** TASK **
The answer should consist of every line in the material below that has the word "none".

** SOURCE INFORMATION **
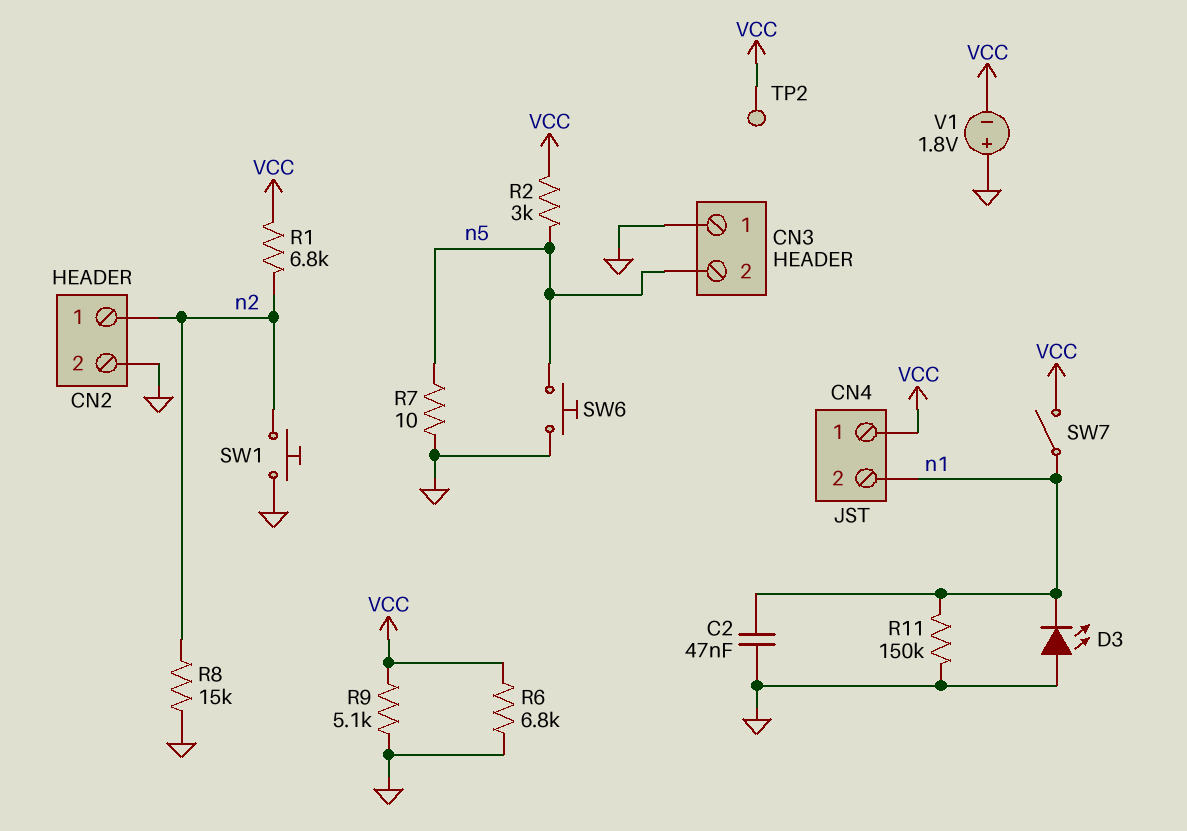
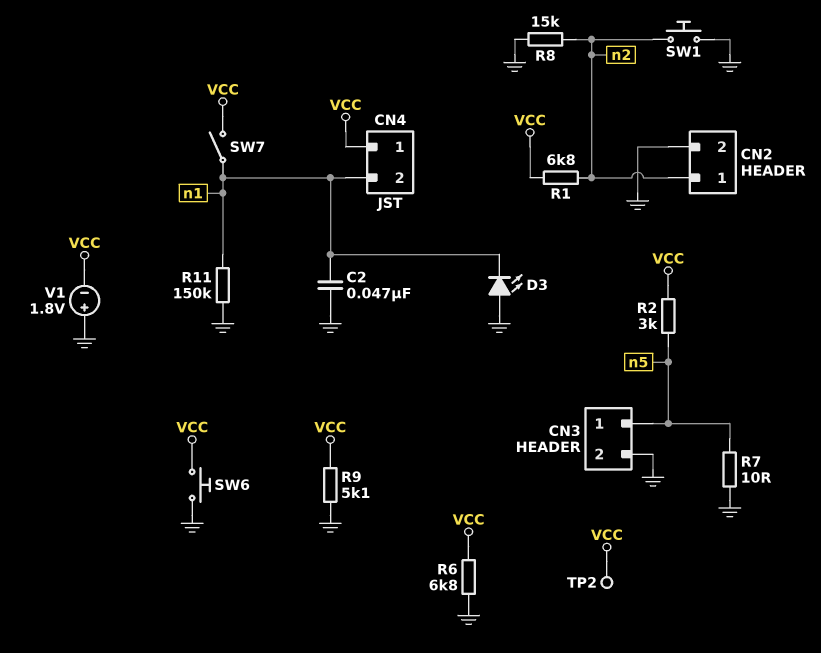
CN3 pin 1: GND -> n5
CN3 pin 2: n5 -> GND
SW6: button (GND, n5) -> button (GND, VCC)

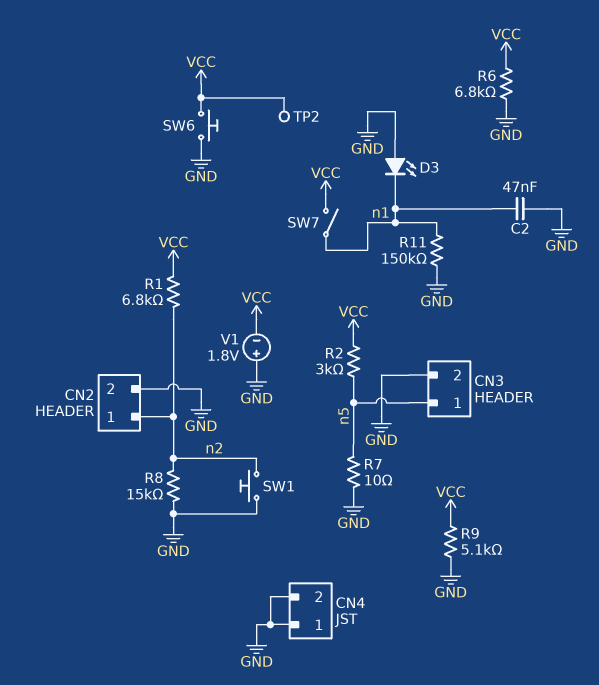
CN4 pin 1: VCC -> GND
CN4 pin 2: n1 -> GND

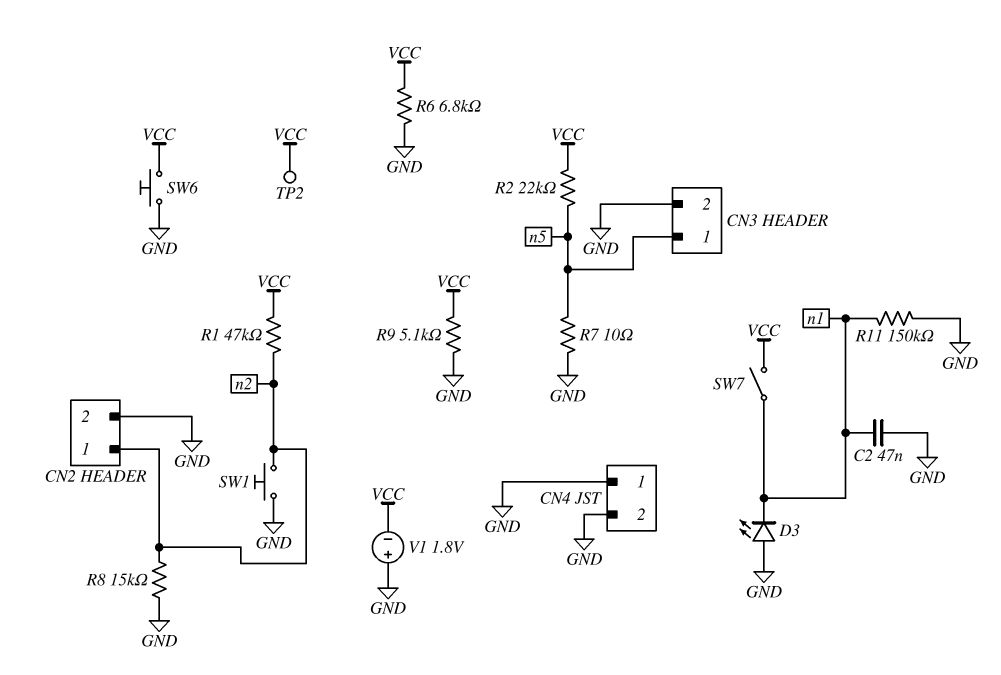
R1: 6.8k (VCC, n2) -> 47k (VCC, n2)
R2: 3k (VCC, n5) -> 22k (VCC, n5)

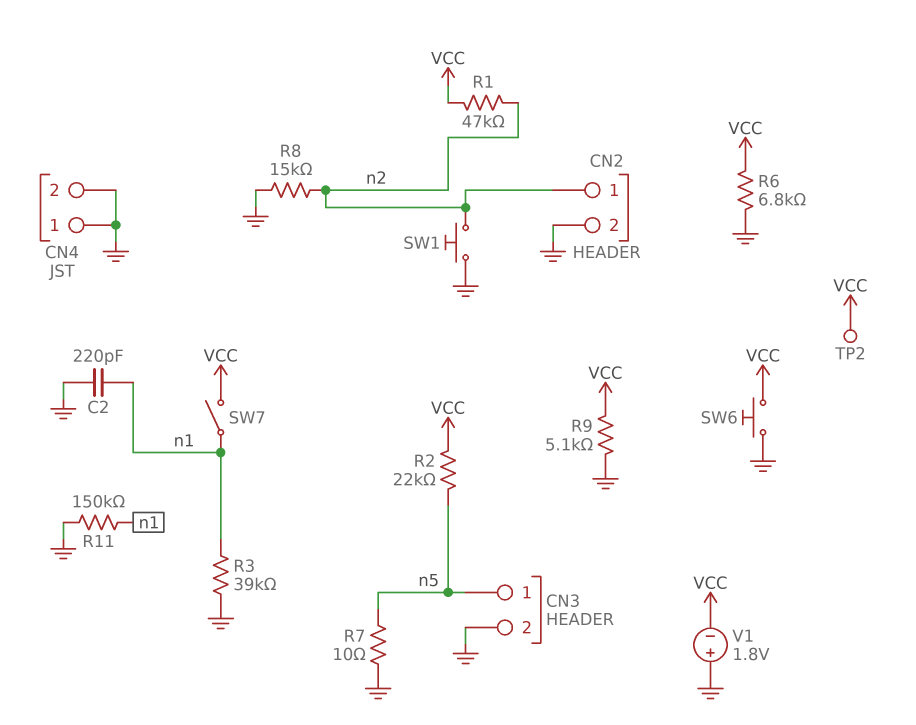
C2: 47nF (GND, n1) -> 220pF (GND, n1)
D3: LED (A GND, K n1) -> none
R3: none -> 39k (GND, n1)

...

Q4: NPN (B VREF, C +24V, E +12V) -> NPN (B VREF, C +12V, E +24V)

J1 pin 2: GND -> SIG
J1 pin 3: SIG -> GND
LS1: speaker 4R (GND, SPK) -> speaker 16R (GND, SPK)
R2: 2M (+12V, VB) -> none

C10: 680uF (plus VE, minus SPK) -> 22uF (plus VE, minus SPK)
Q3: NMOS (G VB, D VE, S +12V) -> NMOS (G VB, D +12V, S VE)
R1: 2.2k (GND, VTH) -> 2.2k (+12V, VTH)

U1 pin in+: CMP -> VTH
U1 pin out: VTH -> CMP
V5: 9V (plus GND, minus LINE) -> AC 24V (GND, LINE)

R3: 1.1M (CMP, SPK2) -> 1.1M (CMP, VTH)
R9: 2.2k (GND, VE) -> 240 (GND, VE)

** EXPECTED ANSWER **
D3: LED (A GND, K n1) -> none
R3: none -> 39k (GND, n1)
R2: 2M (+12V, VB) -> none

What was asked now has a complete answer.